Spatial object tracking data:

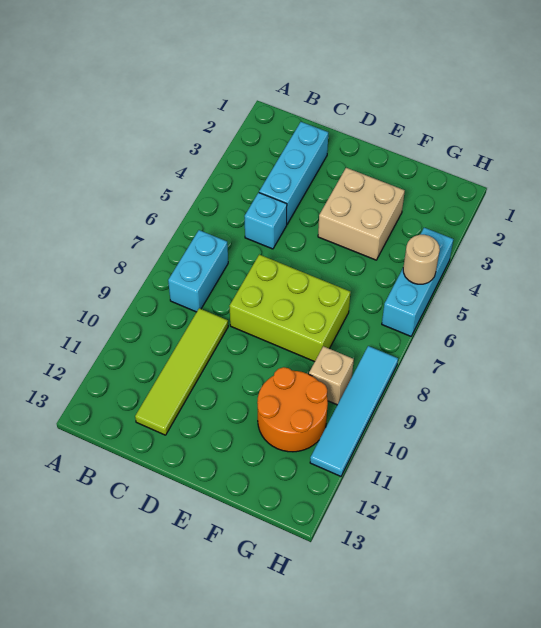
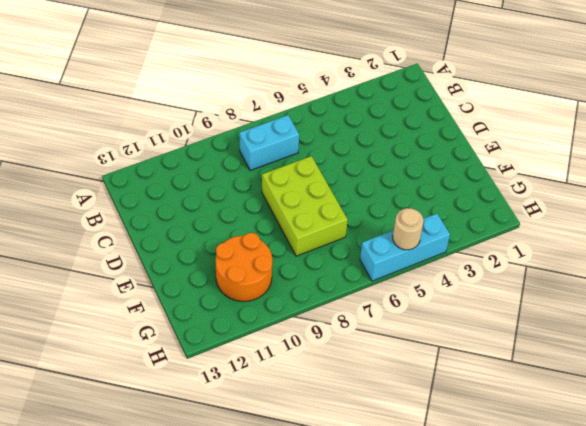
none -> cyan 1x3 brick [259,122,328,224]
none -> cyan 1x1 brick [245,193,287,249]

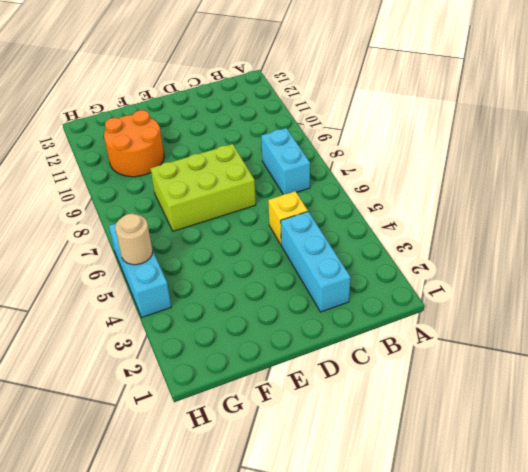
yellow 1x1 brick [268,191,308,244] -> cyan 1x1 brick [245,193,287,249]
none -> lime 1x4 tile [135,308,228,435]
none -> tan 2x2 brick [318,168,405,260]

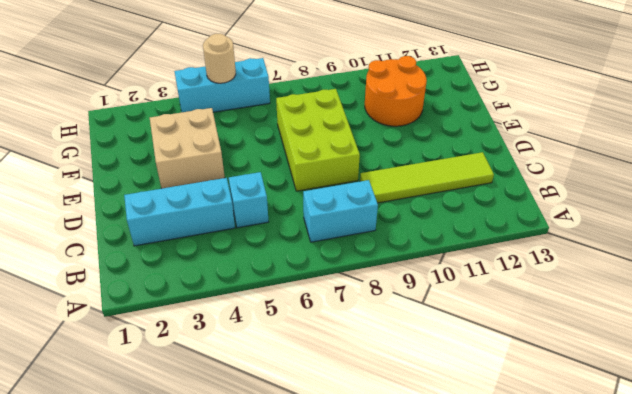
none -> tan 1x1 brick [309,346,354,405]
none -> cyan 1x4 tile [310,346,398,476]

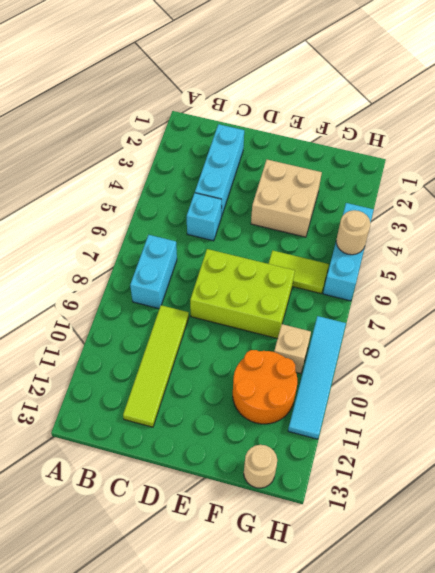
lime 1x2 tile [268,251,329,294] -> none
tan 1x1 round brick [244,445,277,488] -> none

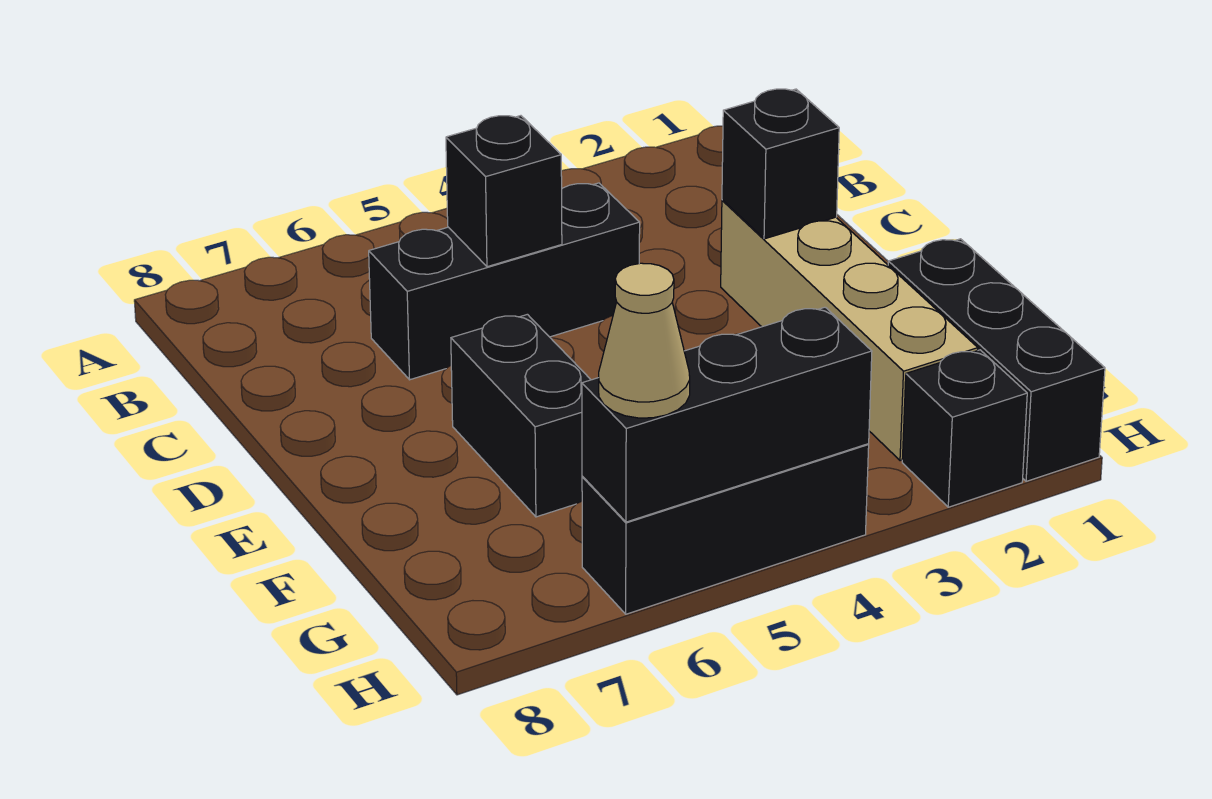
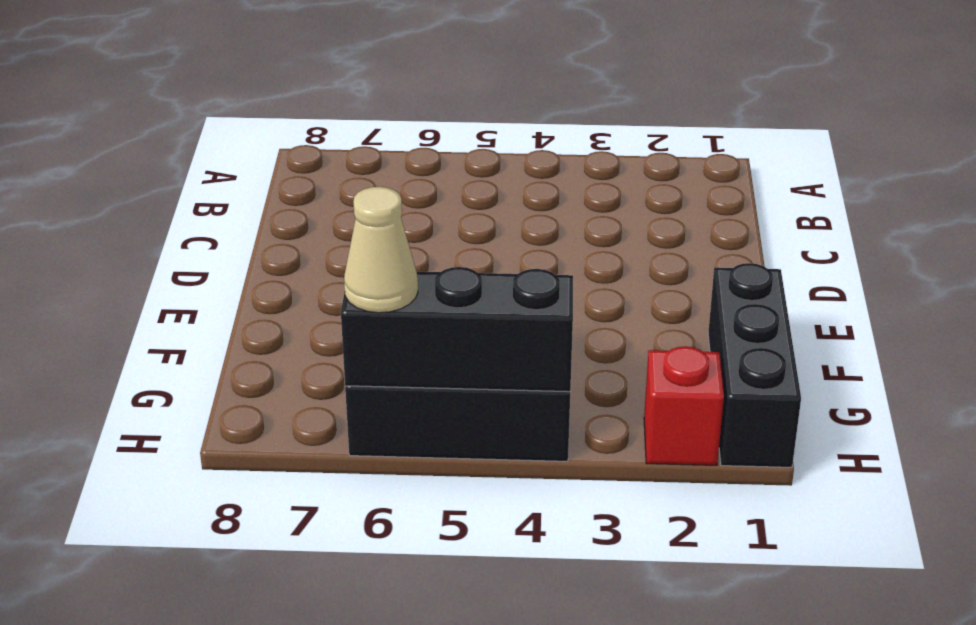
red 1x1 brick [644,346,724,465] -> black 1x1 brick [902,350,1027,507]
none -> black 1x3 brick [369,183,640,380]
none -> tan 1x4 brick [721,200,978,461]

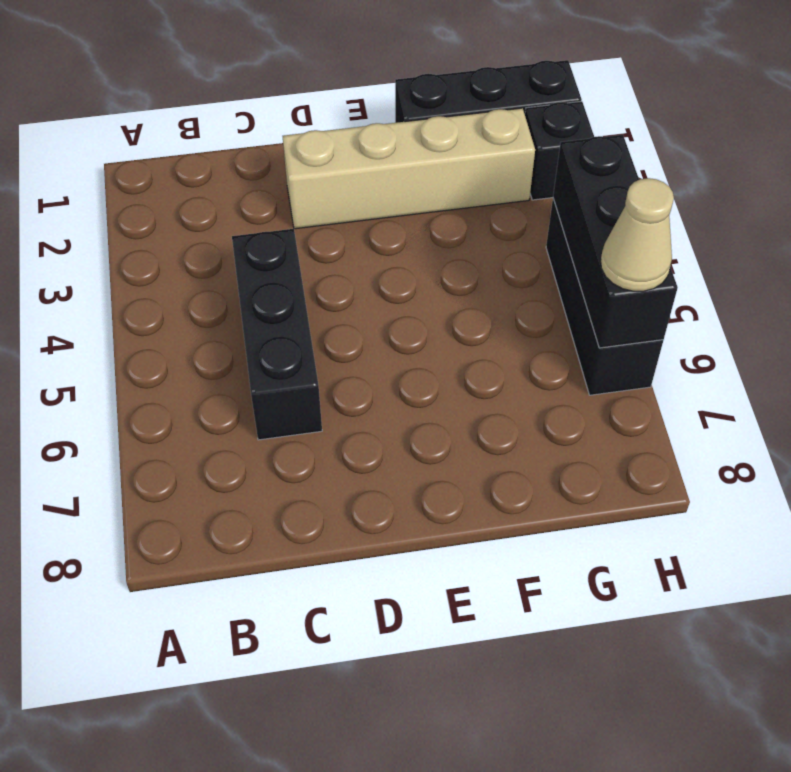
none -> black 1x2 brick [451,314,591,517]
none -> black 1x1 brick [446,116,562,267]

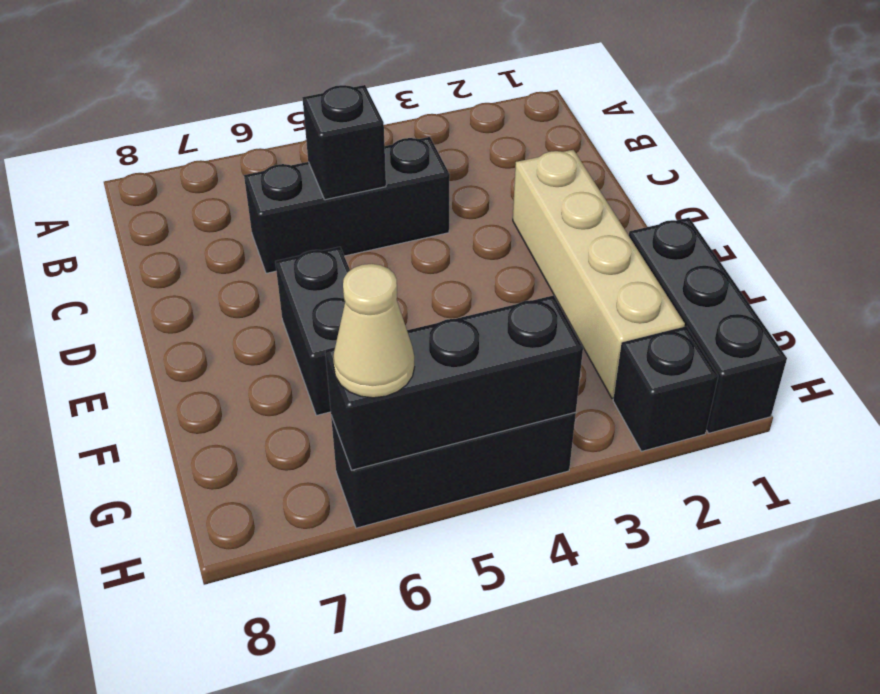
none -> black 1x1 brick [722,89,839,239]

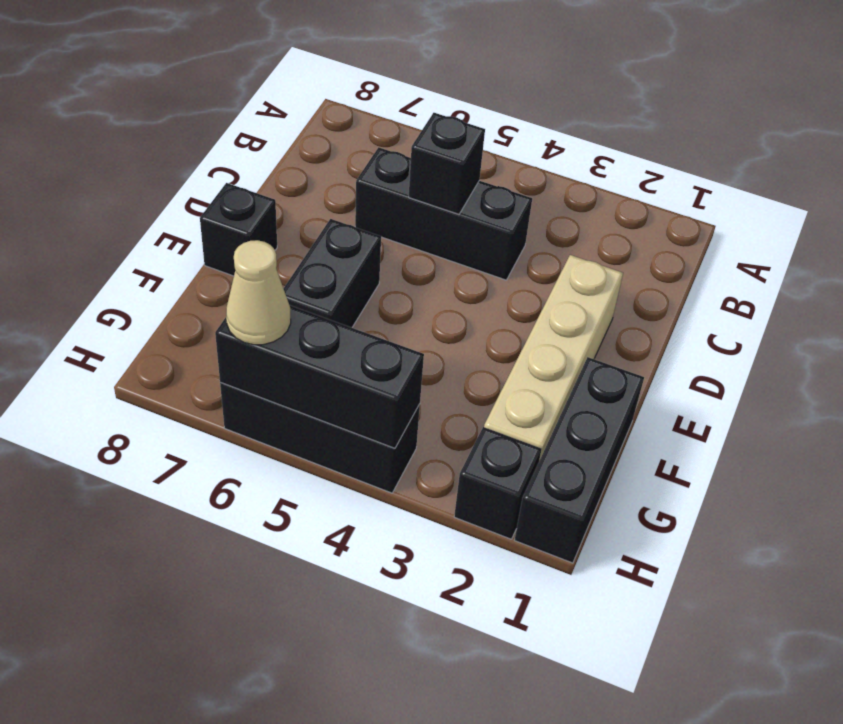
black 1x1 brick [200,183,277,276] -> black 1x1 brick moved to [722,89,839,239]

▶ _Task to carry out_:
Before duplicating the entries above, strip out the pictures and keep the rest exact.

▶ _Response area_:
none -> cyan 1x3 brick [259,122,328,224]
none -> cyan 1x1 brick [245,193,287,249]

yellow 1x1 brick [268,191,308,244] -> cyan 1x1 brick [245,193,287,249]
none -> lime 1x4 tile [135,308,228,435]
none -> tan 2x2 brick [318,168,405,260]

none -> tan 1x1 brick [309,346,354,405]
none -> cyan 1x4 tile [310,346,398,476]

lime 1x2 tile [268,251,329,294] -> none
tan 1x1 round brick [244,445,277,488] -> none

red 1x1 brick [644,346,724,465] -> black 1x1 brick [902,350,1027,507]
none -> black 1x3 brick [369,183,640,380]
none -> tan 1x4 brick [721,200,978,461]

none -> black 1x2 brick [451,314,591,517]
none -> black 1x1 brick [446,116,562,267]

none -> black 1x1 brick [722,89,839,239]

black 1x1 brick [200,183,277,276] -> black 1x1 brick moved to [722,89,839,239]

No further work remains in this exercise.